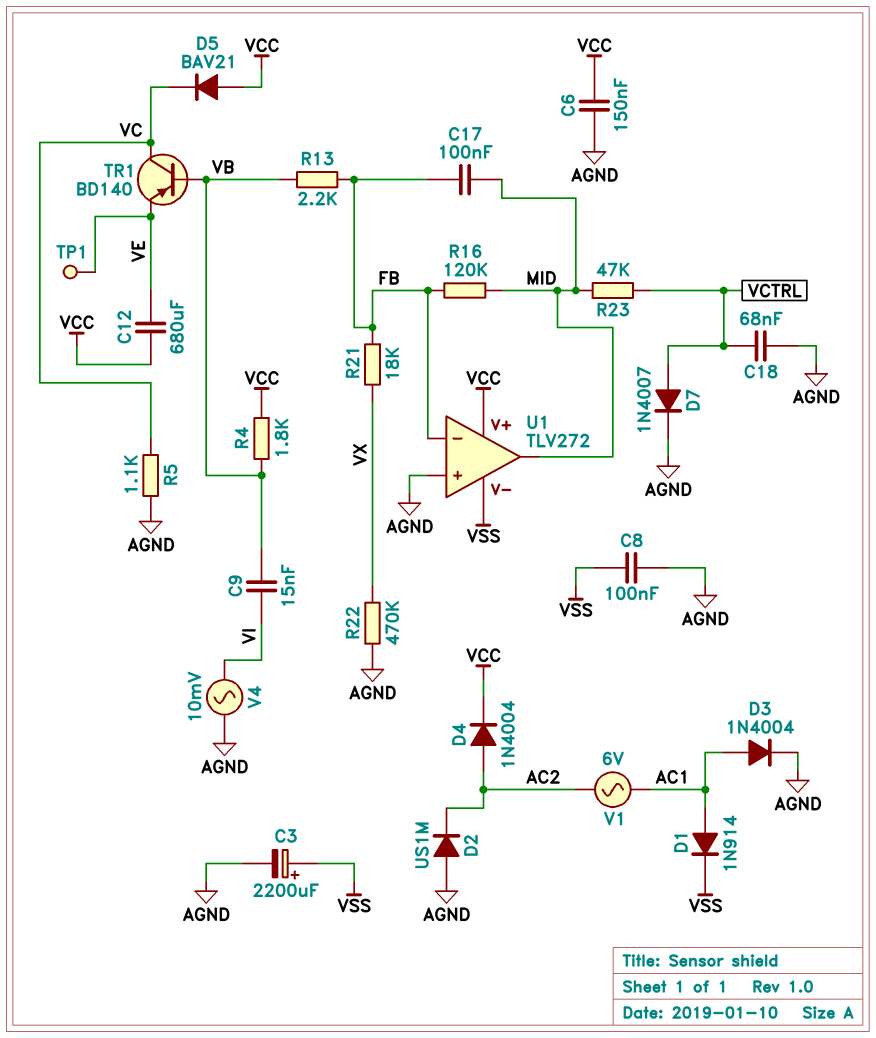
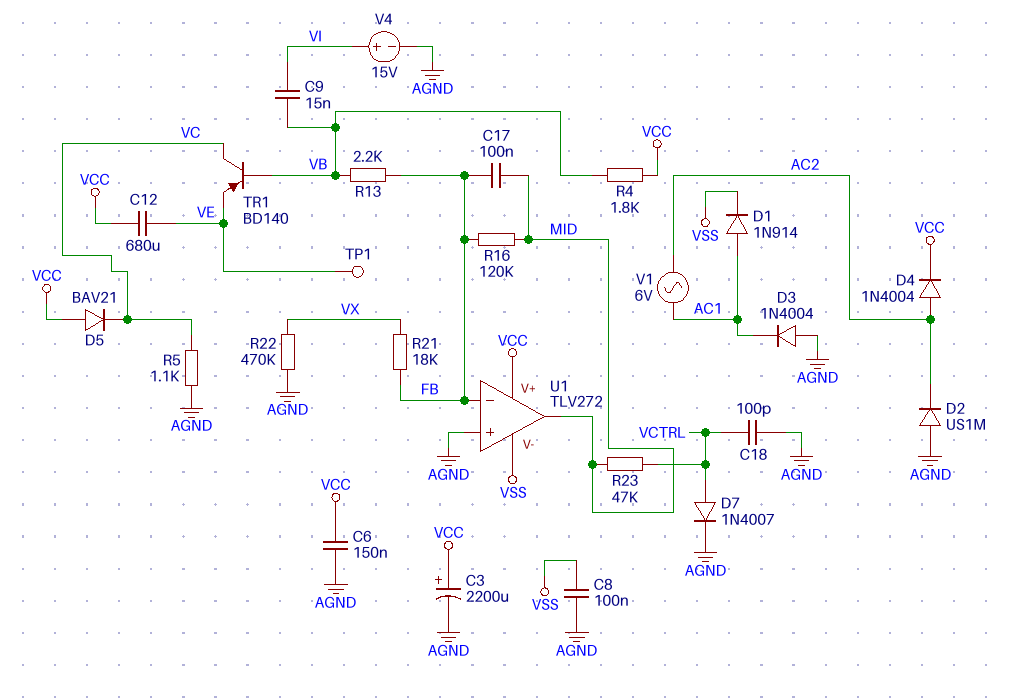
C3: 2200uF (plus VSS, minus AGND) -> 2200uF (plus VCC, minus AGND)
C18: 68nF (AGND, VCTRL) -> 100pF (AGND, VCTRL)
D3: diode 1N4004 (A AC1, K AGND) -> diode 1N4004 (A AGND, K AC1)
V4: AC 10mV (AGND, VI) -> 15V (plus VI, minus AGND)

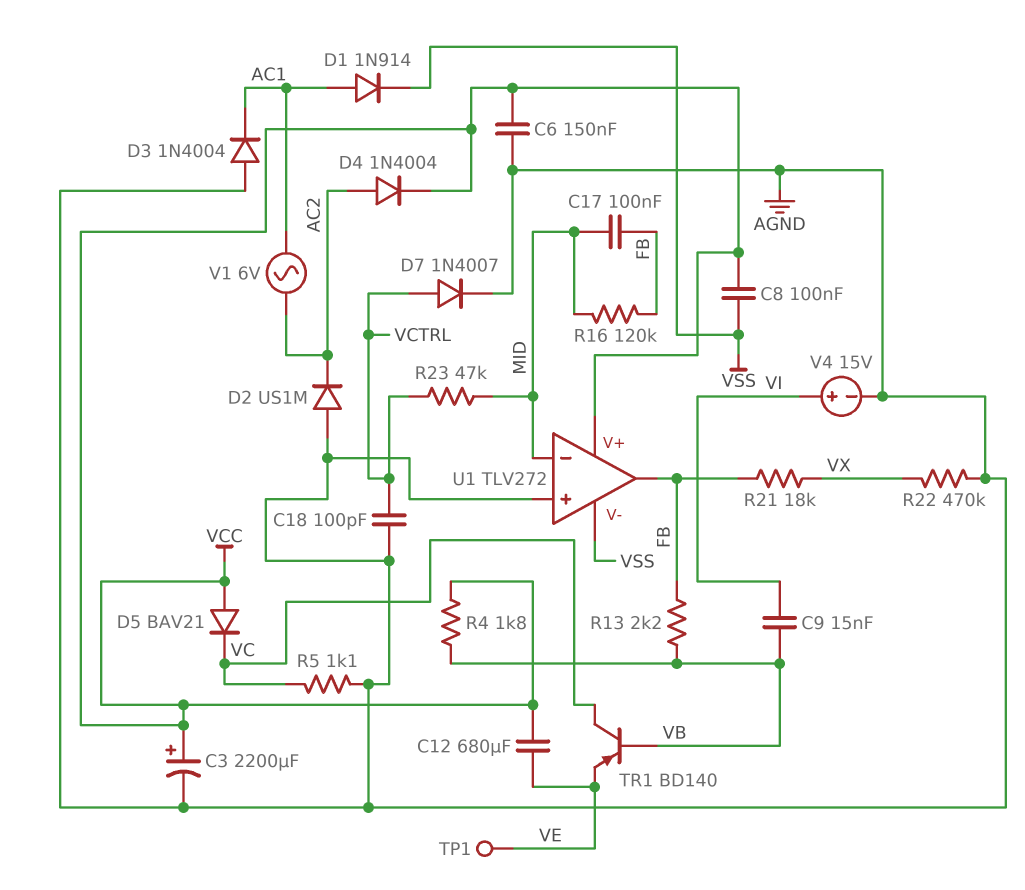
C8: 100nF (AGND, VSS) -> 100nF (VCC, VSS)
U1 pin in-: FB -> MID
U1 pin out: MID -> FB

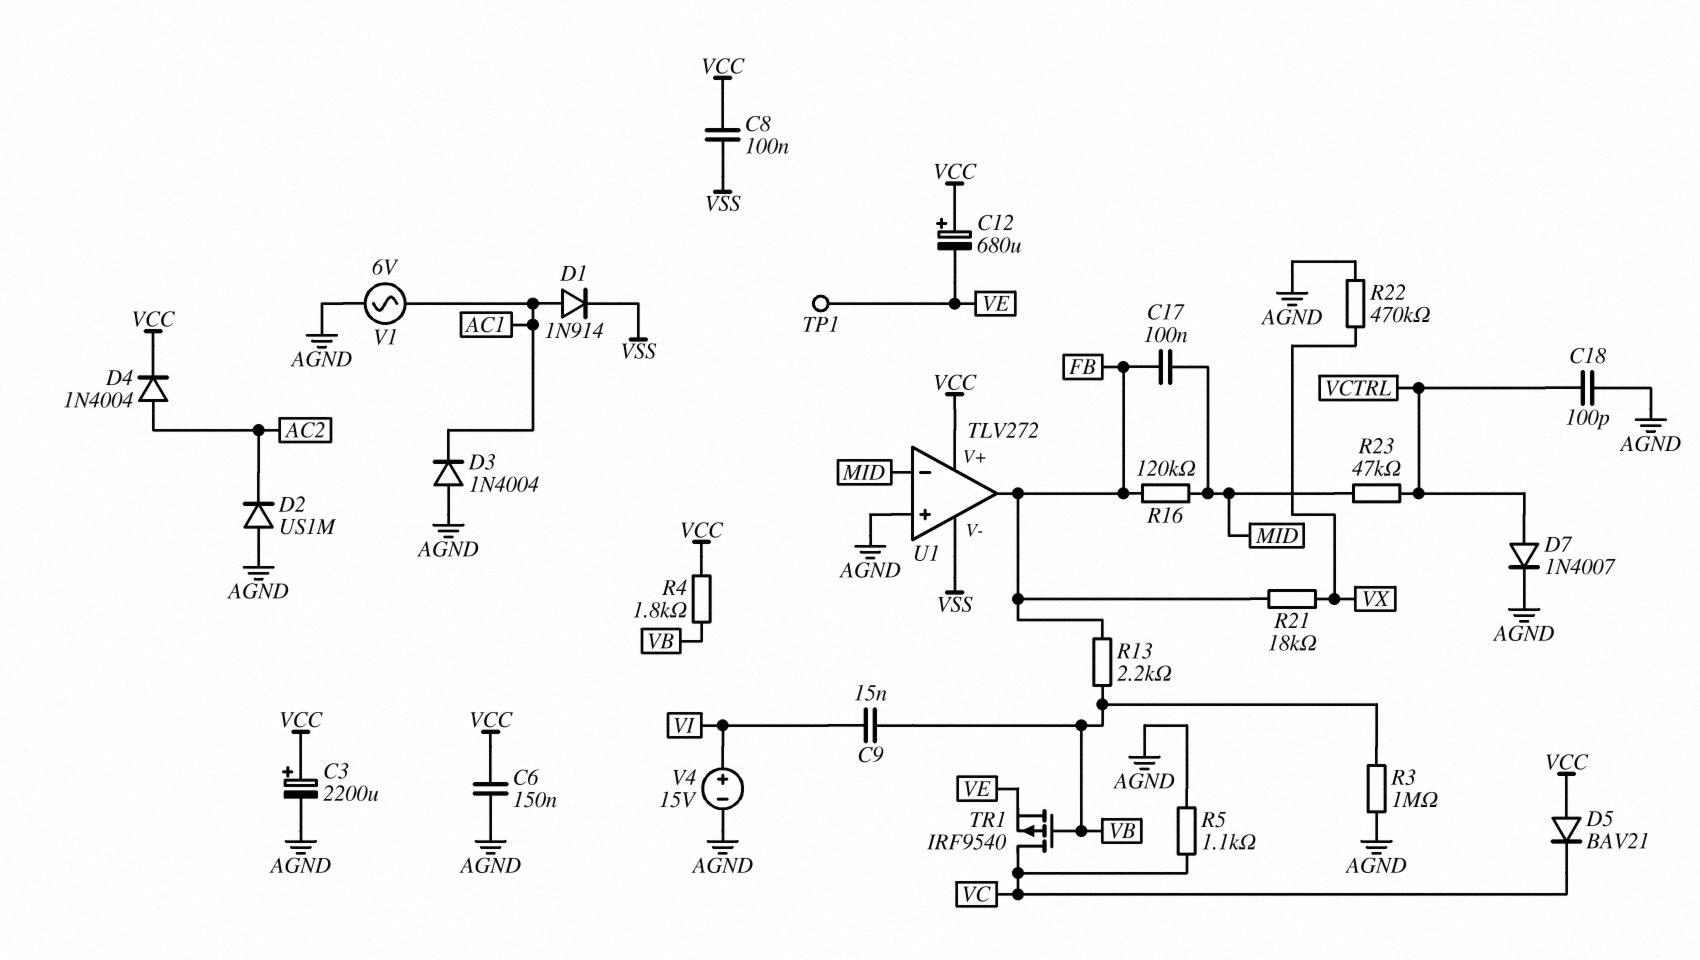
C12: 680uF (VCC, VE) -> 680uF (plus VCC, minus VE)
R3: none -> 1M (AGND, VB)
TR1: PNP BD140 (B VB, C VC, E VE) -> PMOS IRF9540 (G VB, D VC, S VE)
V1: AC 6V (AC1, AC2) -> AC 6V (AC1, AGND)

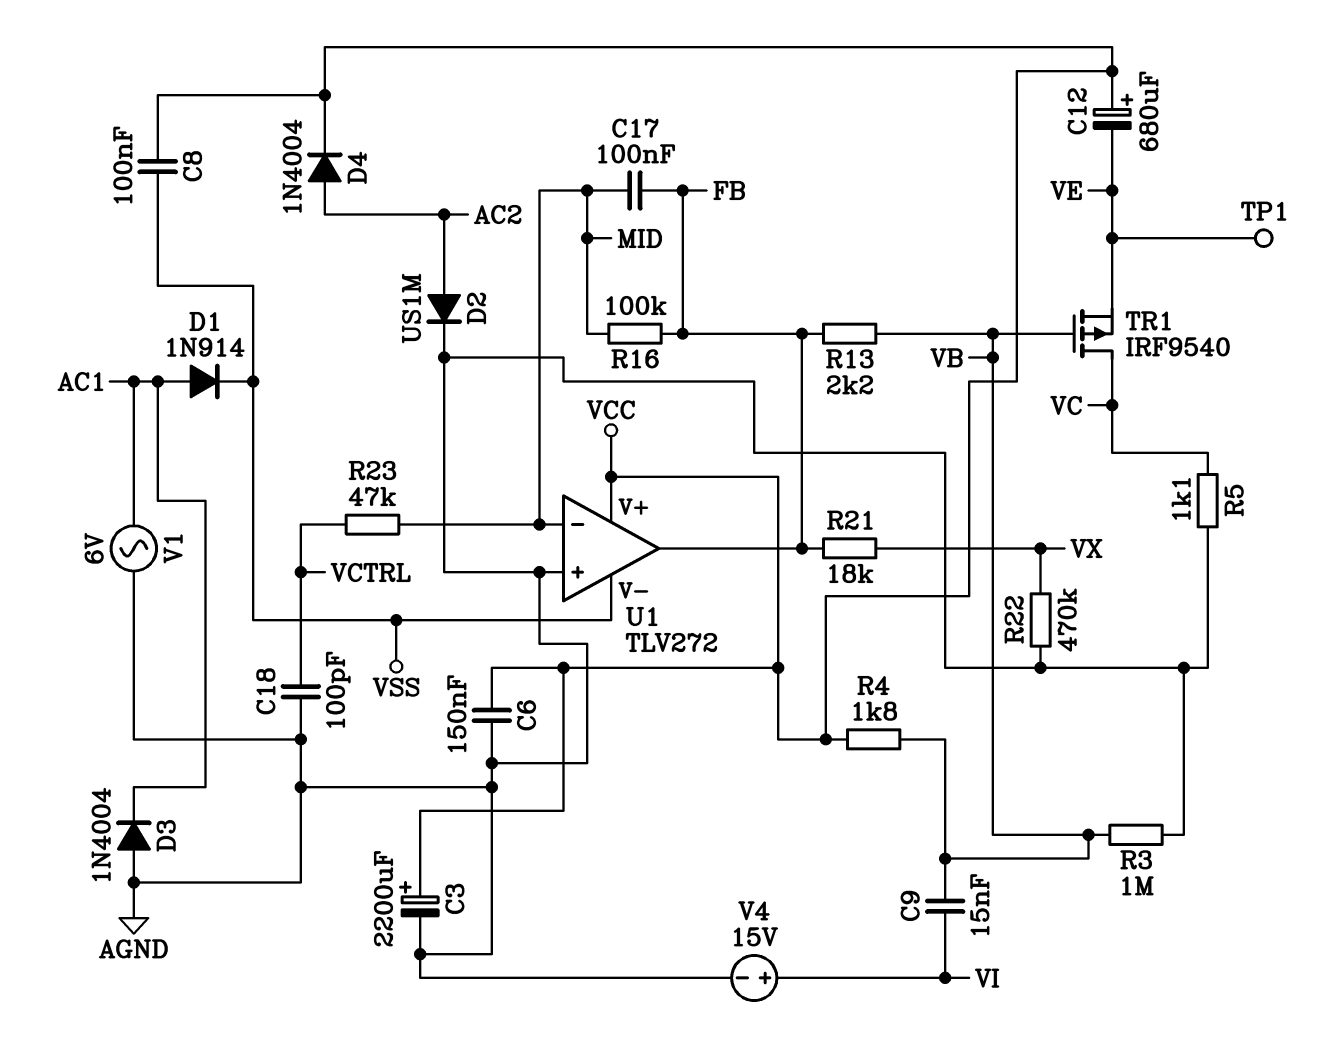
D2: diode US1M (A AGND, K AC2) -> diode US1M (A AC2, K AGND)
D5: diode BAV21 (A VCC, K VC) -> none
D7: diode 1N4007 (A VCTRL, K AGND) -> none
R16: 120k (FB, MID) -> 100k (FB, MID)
══════
▶ Assignment
Retype all of the entries exactly as written, leaving out any images.

▶ Your response
C3: 2200uF (plus VSS, minus AGND) -> 2200uF (plus VCC, minus AGND)
C18: 68nF (AGND, VCTRL) -> 100pF (AGND, VCTRL)
D3: diode 1N4004 (A AC1, K AGND) -> diode 1N4004 (A AGND, K AC1)
V4: AC 10mV (AGND, VI) -> 15V (plus VI, minus AGND)

C8: 100nF (AGND, VSS) -> 100nF (VCC, VSS)
U1 pin in-: FB -> MID
U1 pin out: MID -> FB

C12: 680uF (VCC, VE) -> 680uF (plus VCC, minus VE)
R3: none -> 1M (AGND, VB)
TR1: PNP BD140 (B VB, C VC, E VE) -> PMOS IRF9540 (G VB, D VC, S VE)
V1: AC 6V (AC1, AC2) -> AC 6V (AC1, AGND)

D2: diode US1M (A AGND, K AC2) -> diode US1M (A AC2, K AGND)
D5: diode BAV21 (A VCC, K VC) -> none
D7: diode 1N4007 (A VCTRL, K AGND) -> none
R16: 120k (FB, MID) -> 100k (FB, MID)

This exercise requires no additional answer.